(WHAT YOU SHOULD DO) This exercise calls for the data below to be retyped exactly, minus any images.
------ INFORMATION SHOWN ------
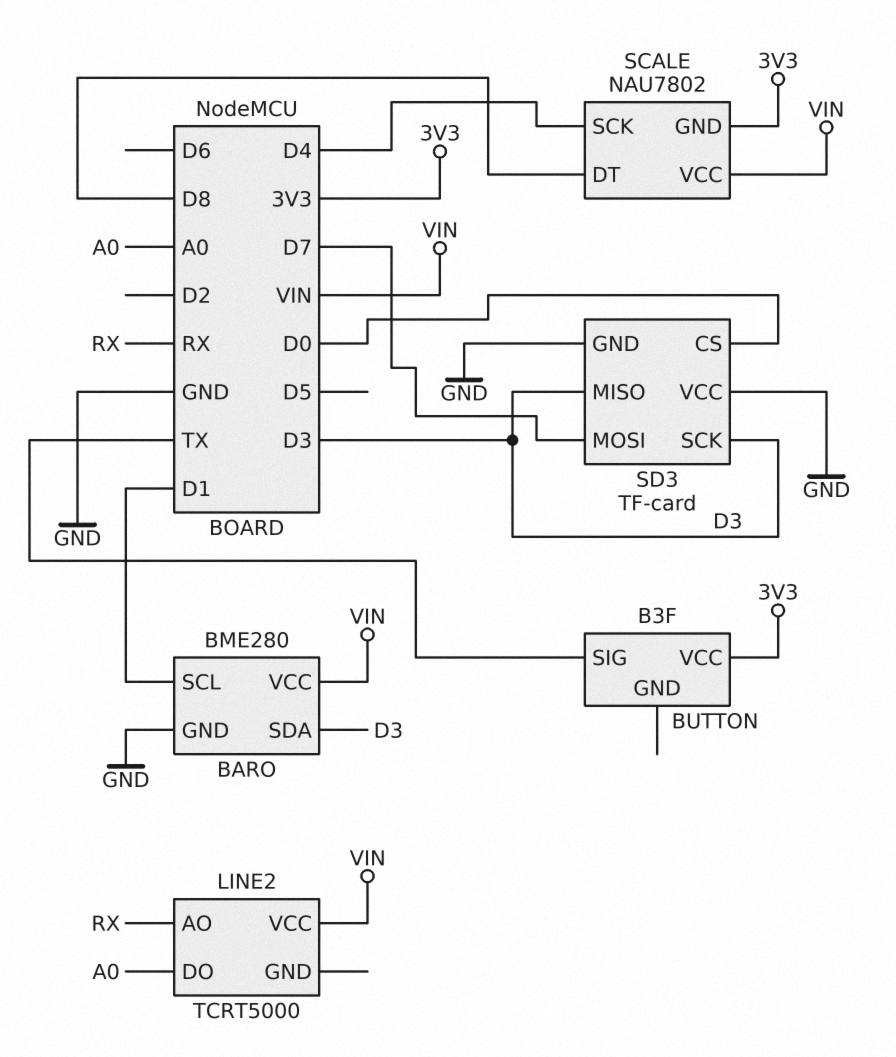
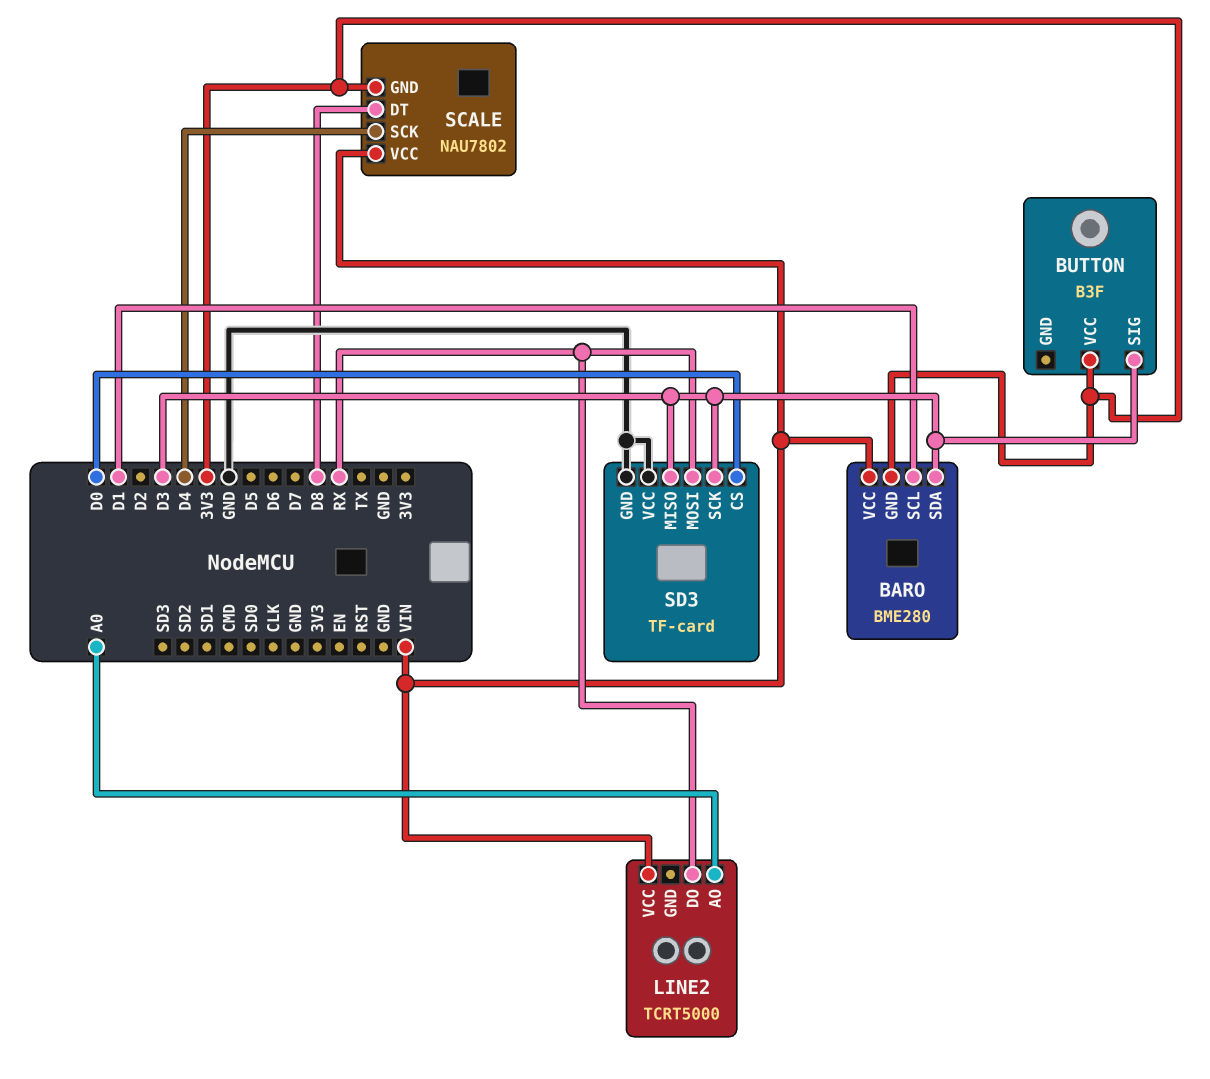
BARO pin GND: GND -> 3V3
BUTTON pin SIG: TX -> D3
LINE2 pin AO: RX -> A0
LINE2 pin DO: A0 -> RX
SD3 pin MOSI: D7 -> RX

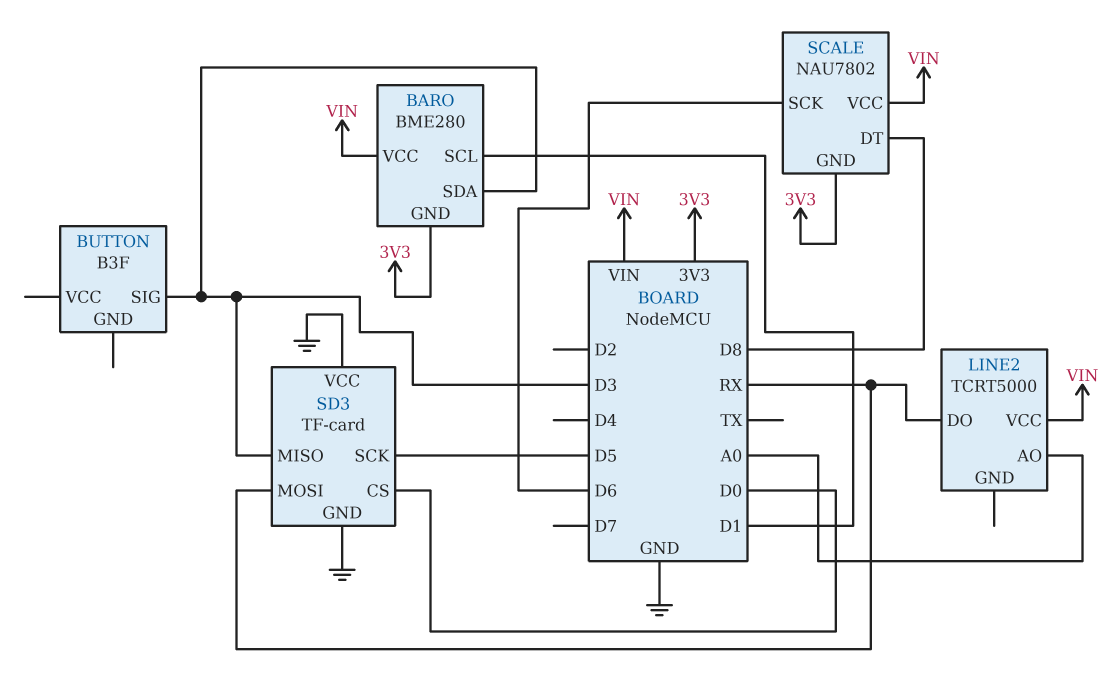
BUTTON pin VCC: 3V3 -> none
SCALE pin SCK: D4 -> D6
SD3 pin SCK: D3 -> D5

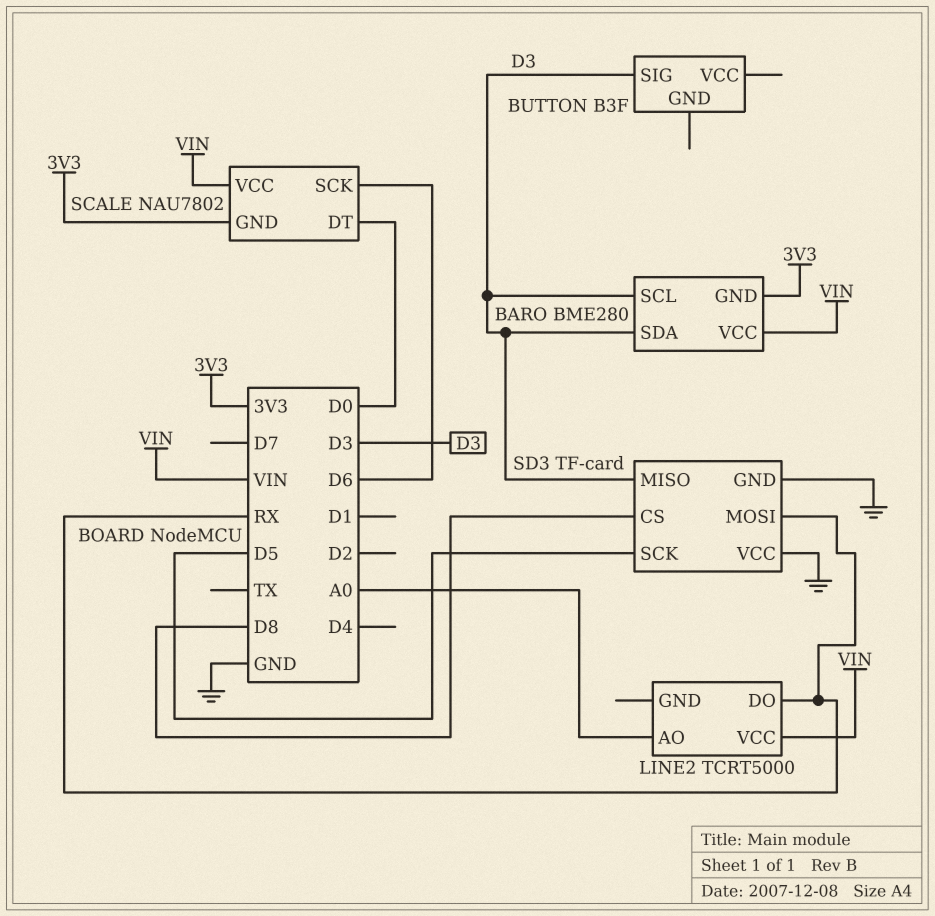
BARO pin SCL: D1 -> D3
SCALE pin DT: D8 -> D0
SD3 pin CS: D0 -> D8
------
(PROBLEM SOLUTION)
BARO pin GND: GND -> 3V3
BUTTON pin SIG: TX -> D3
LINE2 pin AO: RX -> A0
LINE2 pin DO: A0 -> RX
SD3 pin MOSI: D7 -> RX

BUTTON pin VCC: 3V3 -> none
SCALE pin SCK: D4 -> D6
SD3 pin SCK: D3 -> D5

BARO pin SCL: D1 -> D3
SCALE pin DT: D8 -> D0
SD3 pin CS: D0 -> D8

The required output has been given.